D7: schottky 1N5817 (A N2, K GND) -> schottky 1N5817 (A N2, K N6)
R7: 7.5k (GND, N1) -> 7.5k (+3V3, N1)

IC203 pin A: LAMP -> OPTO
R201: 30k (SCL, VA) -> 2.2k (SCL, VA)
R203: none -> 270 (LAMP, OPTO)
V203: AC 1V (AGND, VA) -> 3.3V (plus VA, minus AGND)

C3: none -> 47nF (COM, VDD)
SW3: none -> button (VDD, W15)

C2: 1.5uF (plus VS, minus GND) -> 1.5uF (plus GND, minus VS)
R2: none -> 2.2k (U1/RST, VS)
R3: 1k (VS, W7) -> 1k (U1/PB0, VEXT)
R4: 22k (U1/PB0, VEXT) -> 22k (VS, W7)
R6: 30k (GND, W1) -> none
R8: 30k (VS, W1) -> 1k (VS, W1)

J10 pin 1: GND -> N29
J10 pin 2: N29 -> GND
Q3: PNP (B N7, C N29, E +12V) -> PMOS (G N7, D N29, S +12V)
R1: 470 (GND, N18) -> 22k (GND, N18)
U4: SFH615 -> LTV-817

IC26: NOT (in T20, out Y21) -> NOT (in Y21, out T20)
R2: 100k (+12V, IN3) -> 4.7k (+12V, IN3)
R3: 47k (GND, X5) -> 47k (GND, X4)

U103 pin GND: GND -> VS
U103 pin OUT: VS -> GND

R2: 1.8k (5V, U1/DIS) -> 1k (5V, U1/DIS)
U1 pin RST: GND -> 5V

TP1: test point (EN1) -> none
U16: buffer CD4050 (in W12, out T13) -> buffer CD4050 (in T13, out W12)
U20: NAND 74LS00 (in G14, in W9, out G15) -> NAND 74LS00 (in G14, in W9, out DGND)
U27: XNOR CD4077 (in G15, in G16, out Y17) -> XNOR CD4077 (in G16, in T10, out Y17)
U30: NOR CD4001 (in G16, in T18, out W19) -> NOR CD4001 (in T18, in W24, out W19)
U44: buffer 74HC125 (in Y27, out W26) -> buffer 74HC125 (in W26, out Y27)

§ §

WORK TO BE COMPLETED> Everything in the material above needs to be transcribed exactly.

RESULT OF THIS EXERCISE>
D7: schottky 1N5817 (A N2, K GND) -> schottky 1N5817 (A N2, K N6)
R7: 7.5k (GND, N1) -> 7.5k (+3V3, N1)

IC203 pin A: LAMP -> OPTO
R201: 30k (SCL, VA) -> 2.2k (SCL, VA)
R203: none -> 270 (LAMP, OPTO)
V203: AC 1V (AGND, VA) -> 3.3V (plus VA, minus AGND)

C3: none -> 47nF (COM, VDD)
SW3: none -> button (VDD, W15)

C2: 1.5uF (plus VS, minus GND) -> 1.5uF (plus GND, minus VS)
R2: none -> 2.2k (U1/RST, VS)
R3: 1k (VS, W7) -> 1k (U1/PB0, VEXT)
R4: 22k (U1/PB0, VEXT) -> 22k (VS, W7)
R6: 30k (GND, W1) -> none
R8: 30k (VS, W1) -> 1k (VS, W1)

J10 pin 1: GND -> N29
J10 pin 2: N29 -> GND
Q3: PNP (B N7, C N29, E +12V) -> PMOS (G N7, D N29, S +12V)
R1: 470 (GND, N18) -> 22k (GND, N18)
U4: SFH615 -> LTV-817

IC26: NOT (in T20, out Y21) -> NOT (in Y21, out T20)
R2: 100k (+12V, IN3) -> 4.7k (+12V, IN3)
R3: 47k (GND, X5) -> 47k (GND, X4)

U103 pin GND: GND -> VS
U103 pin OUT: VS -> GND

R2: 1.8k (5V, U1/DIS) -> 1k (5V, U1/DIS)
U1 pin RST: GND -> 5V

TP1: test point (EN1) -> none
U16: buffer CD4050 (in W12, out T13) -> buffer CD4050 (in T13, out W12)
U20: NAND 74LS00 (in G14, in W9, out G15) -> NAND 74LS00 (in G14, in W9, out DGND)
U27: XNOR CD4077 (in G15, in G16, out Y17) -> XNOR CD4077 (in G16, in T10, out Y17)
U30: NOR CD4001 (in G16, in T18, out W19) -> NOR CD4001 (in T18, in W24, out W19)
U44: buffer 74HC125 (in Y27, out W26) -> buffer 74HC125 (in W26, out Y27)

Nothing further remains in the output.